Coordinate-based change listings
[Start of Attachment]
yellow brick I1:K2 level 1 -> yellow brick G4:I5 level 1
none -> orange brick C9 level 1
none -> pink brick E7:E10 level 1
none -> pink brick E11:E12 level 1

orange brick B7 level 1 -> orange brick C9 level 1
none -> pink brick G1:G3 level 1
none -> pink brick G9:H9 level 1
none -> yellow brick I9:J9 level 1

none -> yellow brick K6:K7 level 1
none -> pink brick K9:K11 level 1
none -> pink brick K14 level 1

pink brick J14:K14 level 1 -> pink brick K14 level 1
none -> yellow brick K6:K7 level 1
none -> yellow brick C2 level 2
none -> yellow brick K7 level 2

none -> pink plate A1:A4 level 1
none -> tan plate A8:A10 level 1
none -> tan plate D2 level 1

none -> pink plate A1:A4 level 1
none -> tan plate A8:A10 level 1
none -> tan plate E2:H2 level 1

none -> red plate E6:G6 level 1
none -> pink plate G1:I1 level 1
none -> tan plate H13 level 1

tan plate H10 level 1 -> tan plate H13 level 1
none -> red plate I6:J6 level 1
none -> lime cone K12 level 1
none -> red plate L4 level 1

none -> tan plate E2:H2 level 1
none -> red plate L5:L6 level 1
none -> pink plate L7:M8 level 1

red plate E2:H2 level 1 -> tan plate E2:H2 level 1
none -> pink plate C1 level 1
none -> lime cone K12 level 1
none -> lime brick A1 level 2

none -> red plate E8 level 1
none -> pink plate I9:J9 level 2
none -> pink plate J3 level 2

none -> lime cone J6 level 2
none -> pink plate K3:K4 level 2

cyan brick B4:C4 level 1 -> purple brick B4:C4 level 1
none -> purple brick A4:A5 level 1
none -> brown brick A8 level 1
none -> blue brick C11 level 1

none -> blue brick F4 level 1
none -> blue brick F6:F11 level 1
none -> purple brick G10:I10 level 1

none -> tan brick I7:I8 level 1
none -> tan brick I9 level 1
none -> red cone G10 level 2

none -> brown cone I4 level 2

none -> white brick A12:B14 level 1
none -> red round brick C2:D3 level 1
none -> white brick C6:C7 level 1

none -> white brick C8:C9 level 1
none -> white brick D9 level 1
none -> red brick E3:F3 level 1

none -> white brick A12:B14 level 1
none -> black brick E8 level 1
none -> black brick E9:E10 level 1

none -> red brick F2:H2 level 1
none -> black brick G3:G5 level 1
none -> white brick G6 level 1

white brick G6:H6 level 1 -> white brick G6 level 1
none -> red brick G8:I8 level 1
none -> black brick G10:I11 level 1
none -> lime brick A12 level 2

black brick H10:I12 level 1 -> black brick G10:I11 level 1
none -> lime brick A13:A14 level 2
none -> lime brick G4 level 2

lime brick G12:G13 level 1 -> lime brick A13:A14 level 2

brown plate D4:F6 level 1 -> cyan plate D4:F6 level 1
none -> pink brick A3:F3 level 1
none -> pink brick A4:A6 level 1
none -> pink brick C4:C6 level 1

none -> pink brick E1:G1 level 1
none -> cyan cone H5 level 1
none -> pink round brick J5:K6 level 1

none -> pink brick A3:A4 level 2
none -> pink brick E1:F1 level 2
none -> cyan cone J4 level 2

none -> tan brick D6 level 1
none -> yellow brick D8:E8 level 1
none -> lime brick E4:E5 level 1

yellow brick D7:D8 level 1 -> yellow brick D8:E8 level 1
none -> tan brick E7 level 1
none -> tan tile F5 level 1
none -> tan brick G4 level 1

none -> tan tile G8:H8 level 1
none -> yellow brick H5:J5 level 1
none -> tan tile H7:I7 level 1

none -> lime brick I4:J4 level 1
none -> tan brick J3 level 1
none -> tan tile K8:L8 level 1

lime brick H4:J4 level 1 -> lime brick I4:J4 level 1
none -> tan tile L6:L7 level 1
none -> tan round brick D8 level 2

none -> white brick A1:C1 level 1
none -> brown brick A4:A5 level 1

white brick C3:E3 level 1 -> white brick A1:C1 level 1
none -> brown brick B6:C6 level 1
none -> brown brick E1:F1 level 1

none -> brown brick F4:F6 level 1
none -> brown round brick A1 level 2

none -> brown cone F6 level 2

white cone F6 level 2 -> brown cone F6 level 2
[End of Attachment]
## Work request
Above are the entries. Quote exactly the lines from the one bearing "none -> brown cone I4 level 2" through the one bearing "none -> pink brick E1:G1 level 1".

## Solution
none -> brown cone I4 level 2

none -> white brick A12:B14 level 1
none -> red round brick C2:D3 level 1
none -> white brick C6:C7 level 1

none -> white brick C8:C9 level 1
none -> white brick D9 level 1
none -> red brick E3:F3 level 1

none -> white brick A12:B14 level 1
none -> black brick E8 level 1
none -> black brick E9:E10 level 1

none -> red brick F2:H2 level 1
none -> black brick G3:G5 level 1
none -> white brick G6 level 1

white brick G6:H6 level 1 -> white brick G6 level 1
none -> red brick G8:I8 level 1
none -> black brick G10:I11 level 1
none -> lime brick A12 level 2

black brick H10:I12 level 1 -> black brick G10:I11 level 1
none -> lime brick A13:A14 level 2
none -> lime brick G4 level 2

lime brick G12:G13 level 1 -> lime brick A13:A14 level 2

brown plate D4:F6 level 1 -> cyan plate D4:F6 level 1
none -> pink brick A3:F3 level 1
none -> pink brick A4:A6 level 1
none -> pink brick C4:C6 level 1

none -> pink brick E1:G1 level 1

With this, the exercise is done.